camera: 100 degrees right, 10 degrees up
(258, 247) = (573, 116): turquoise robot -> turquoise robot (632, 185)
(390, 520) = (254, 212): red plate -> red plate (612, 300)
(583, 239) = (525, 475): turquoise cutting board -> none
----
• **ACTION ITEM**:
Set down each line exactly as it appears in the data.

• **SOLUTION TO THE PROBLEM**:
camera: 100 degrees right, 10 degrees up
(258, 247) = (573, 116): turquoise robot -> turquoise robot (632, 185)
(390, 520) = (254, 212): red plate -> red plate (612, 300)
(583, 239) = (525, 475): turquoise cutting board -> none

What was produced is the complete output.